(Records drawn from a dataset)
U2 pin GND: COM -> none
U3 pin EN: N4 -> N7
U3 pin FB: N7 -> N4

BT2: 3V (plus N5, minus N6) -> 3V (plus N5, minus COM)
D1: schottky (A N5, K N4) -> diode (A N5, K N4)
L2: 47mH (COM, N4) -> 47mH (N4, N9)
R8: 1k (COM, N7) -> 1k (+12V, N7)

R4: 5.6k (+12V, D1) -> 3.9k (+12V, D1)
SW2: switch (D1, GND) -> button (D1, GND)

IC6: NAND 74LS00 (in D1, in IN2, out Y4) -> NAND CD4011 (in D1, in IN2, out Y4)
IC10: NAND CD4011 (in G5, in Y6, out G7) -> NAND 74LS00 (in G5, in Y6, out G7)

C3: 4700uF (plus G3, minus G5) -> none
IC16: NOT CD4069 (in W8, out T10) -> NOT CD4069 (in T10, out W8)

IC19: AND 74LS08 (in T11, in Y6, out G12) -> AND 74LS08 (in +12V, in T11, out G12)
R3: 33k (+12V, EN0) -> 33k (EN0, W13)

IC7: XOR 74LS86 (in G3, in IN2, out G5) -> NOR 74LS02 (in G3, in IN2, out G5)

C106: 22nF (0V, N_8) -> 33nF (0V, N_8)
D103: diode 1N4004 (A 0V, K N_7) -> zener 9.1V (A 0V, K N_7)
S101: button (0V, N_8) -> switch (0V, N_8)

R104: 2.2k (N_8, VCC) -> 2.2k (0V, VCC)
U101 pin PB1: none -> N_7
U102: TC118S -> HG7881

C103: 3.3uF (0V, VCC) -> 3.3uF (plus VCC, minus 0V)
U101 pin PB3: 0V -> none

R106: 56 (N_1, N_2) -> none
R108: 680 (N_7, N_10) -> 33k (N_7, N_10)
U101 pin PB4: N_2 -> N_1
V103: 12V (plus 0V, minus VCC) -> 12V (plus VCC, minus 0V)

## WHAT IS NEEDED
Write each line above out exactly.

## YOUR RESPONSE
U2 pin GND: COM -> none
U3 pin EN: N4 -> N7
U3 pin FB: N7 -> N4

BT2: 3V (plus N5, minus N6) -> 3V (plus N5, minus COM)
D1: schottky (A N5, K N4) -> diode (A N5, K N4)
L2: 47mH (COM, N4) -> 47mH (N4, N9)
R8: 1k (COM, N7) -> 1k (+12V, N7)

R4: 5.6k (+12V, D1) -> 3.9k (+12V, D1)
SW2: switch (D1, GND) -> button (D1, GND)

IC6: NAND 74LS00 (in D1, in IN2, out Y4) -> NAND CD4011 (in D1, in IN2, out Y4)
IC10: NAND CD4011 (in G5, in Y6, out G7) -> NAND 74LS00 (in G5, in Y6, out G7)

C3: 4700uF (plus G3, minus G5) -> none
IC16: NOT CD4069 (in W8, out T10) -> NOT CD4069 (in T10, out W8)

IC19: AND 74LS08 (in T11, in Y6, out G12) -> AND 74LS08 (in +12V, in T11, out G12)
R3: 33k (+12V, EN0) -> 33k (EN0, W13)

IC7: XOR 74LS86 (in G3, in IN2, out G5) -> NOR 74LS02 (in G3, in IN2, out G5)

C106: 22nF (0V, N_8) -> 33nF (0V, N_8)
D103: diode 1N4004 (A 0V, K N_7) -> zener 9.1V (A 0V, K N_7)
S101: button (0V, N_8) -> switch (0V, N_8)

R104: 2.2k (N_8, VCC) -> 2.2k (0V, VCC)
U101 pin PB1: none -> N_7
U102: TC118S -> HG7881

C103: 3.3uF (0V, VCC) -> 3.3uF (plus VCC, minus 0V)
U101 pin PB3: 0V -> none

R106: 56 (N_1, N_2) -> none
R108: 680 (N_7, N_10) -> 33k (N_7, N_10)
U101 pin PB4: N_2 -> N_1
V103: 12V (plus 0V, minus VCC) -> 12V (plus VCC, minus 0V)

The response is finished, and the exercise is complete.